» MATERIAL FOR THIS EXERCISE:
Segment Open
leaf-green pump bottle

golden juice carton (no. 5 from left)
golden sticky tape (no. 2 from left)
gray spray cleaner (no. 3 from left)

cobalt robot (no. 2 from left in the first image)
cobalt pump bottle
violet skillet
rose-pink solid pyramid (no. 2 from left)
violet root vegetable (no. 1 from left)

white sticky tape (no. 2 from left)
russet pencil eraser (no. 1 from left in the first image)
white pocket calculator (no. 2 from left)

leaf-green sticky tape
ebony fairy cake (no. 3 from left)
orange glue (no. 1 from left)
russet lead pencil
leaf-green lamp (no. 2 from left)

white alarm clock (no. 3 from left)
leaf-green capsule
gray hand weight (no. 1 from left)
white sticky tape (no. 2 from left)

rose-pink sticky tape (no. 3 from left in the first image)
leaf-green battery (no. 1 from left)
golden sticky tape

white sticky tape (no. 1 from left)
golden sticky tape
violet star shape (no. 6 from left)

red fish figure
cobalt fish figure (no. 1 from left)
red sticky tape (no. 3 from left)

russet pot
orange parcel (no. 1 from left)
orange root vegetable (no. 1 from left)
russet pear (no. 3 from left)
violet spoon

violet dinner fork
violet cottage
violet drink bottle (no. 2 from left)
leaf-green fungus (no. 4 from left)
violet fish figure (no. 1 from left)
Segment Closed
» PROBLEM DETAILS:
Output each entry exactly. Leave none out.

» COMPLETED TASK:
leaf-green pump bottle

golden juice carton (no. 5 from left)
golden sticky tape (no. 2 from left)
gray spray cleaner (no. 3 from left)

cobalt robot (no. 2 from left in the first image)
cobalt pump bottle
violet skillet
rose-pink solid pyramid (no. 2 from left)
violet root vegetable (no. 1 from left)

white sticky tape (no. 2 from left)
russet pencil eraser (no. 1 from left in the first image)
white pocket calculator (no. 2 from left)

leaf-green sticky tape
ebony fairy cake (no. 3 from left)
orange glue (no. 1 from left)
russet lead pencil
leaf-green lamp (no. 2 from left)

white alarm clock (no. 3 from left)
leaf-green capsule
gray hand weight (no. 1 from left)
white sticky tape (no. 2 from left)

rose-pink sticky tape (no. 3 from left in the first image)
leaf-green battery (no. 1 from left)
golden sticky tape

white sticky tape (no. 1 from left)
golden sticky tape
violet star shape (no. 6 from left)

red fish figure
cobalt fish figure (no. 1 from left)
red sticky tape (no. 3 from left)

russet pot
orange parcel (no. 1 from left)
orange root vegetable (no. 1 from left)
russet pear (no. 3 from left)
violet spoon

violet dinner fork
violet cottage
violet drink bottle (no. 2 from left)
leaf-green fungus (no. 4 from left)
violet fish figure (no. 1 from left)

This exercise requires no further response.